→ Exercise objective
The answer is the full listing below, copied exactly, with its pictures omitted.

------------------------------------

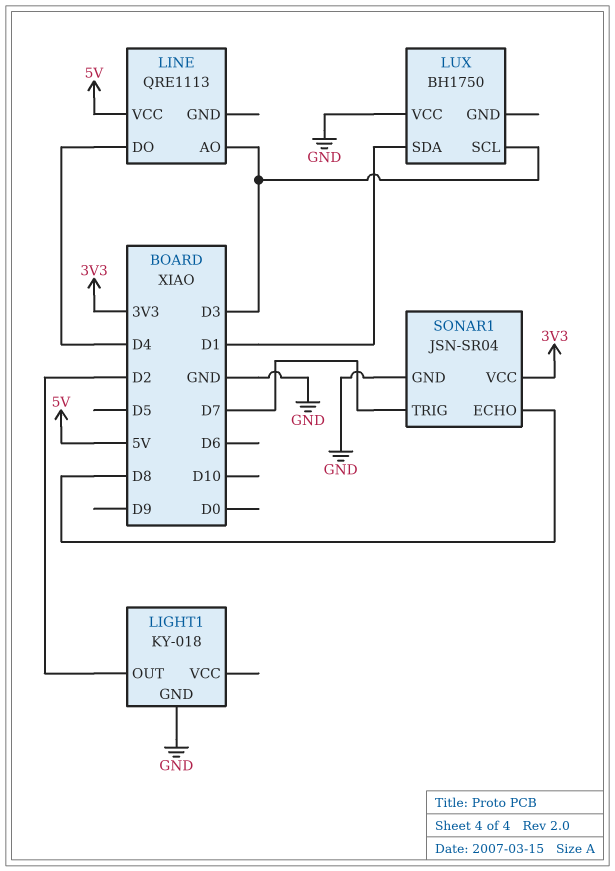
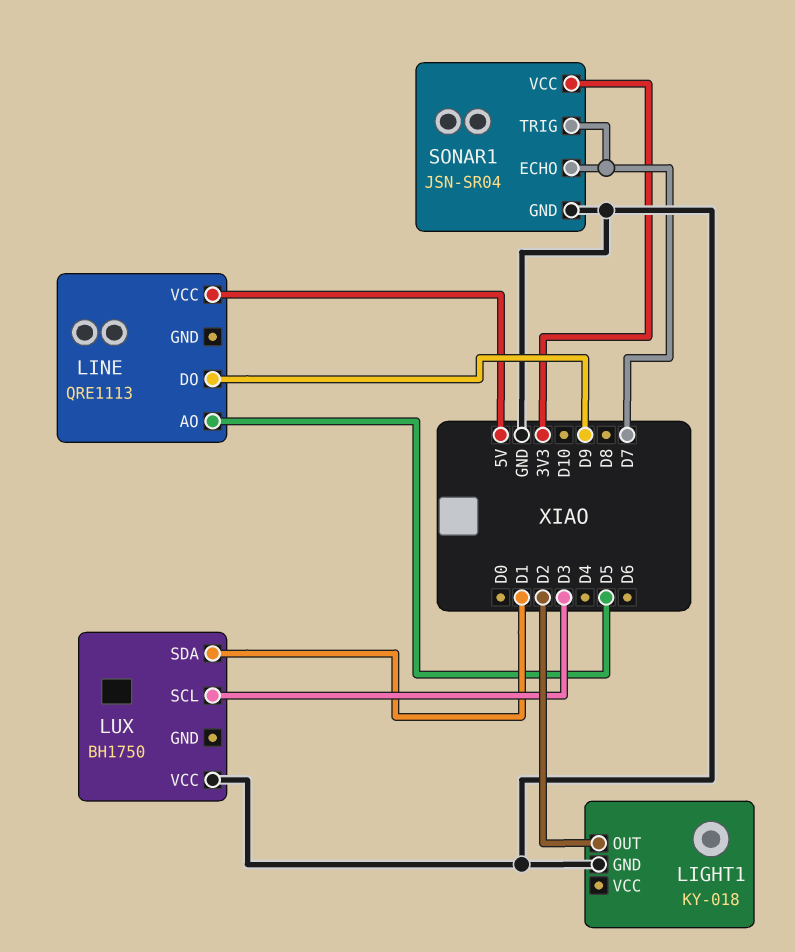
LINE pin AO: D3 -> D5
LINE pin DO: D4 -> D9
SONAR1 pin ECHO: D8 -> D7

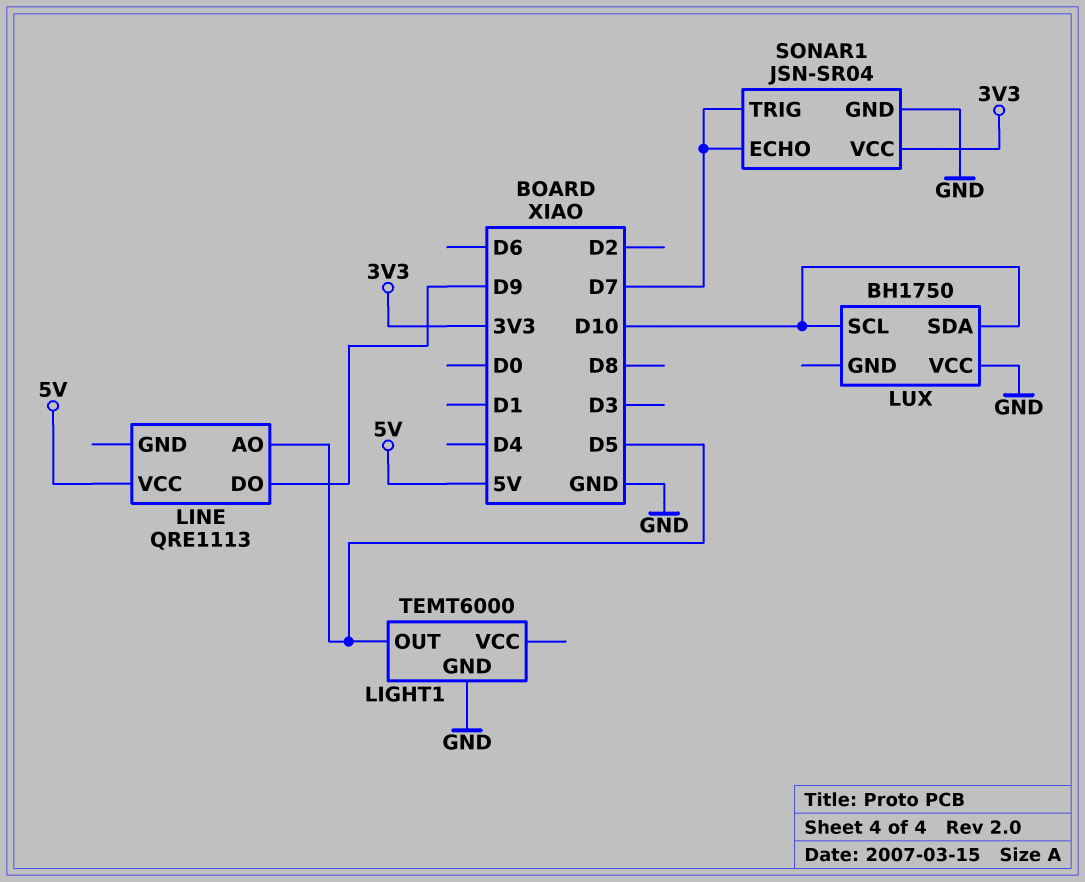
LIGHT1: KY-018 -> TEMT6000
LIGHT1 pin OUT: D2 -> D5
LUX pin SCL: D3 -> D10
LUX pin SDA: D1 -> D10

------------------------------------

→ Solution to this problem
LINE pin AO: D3 -> D5
LINE pin DO: D4 -> D9
SONAR1 pin ECHO: D8 -> D7

LIGHT1: KY-018 -> TEMT6000
LIGHT1 pin OUT: D2 -> D5
LUX pin SCL: D3 -> D10
LUX pin SDA: D1 -> D10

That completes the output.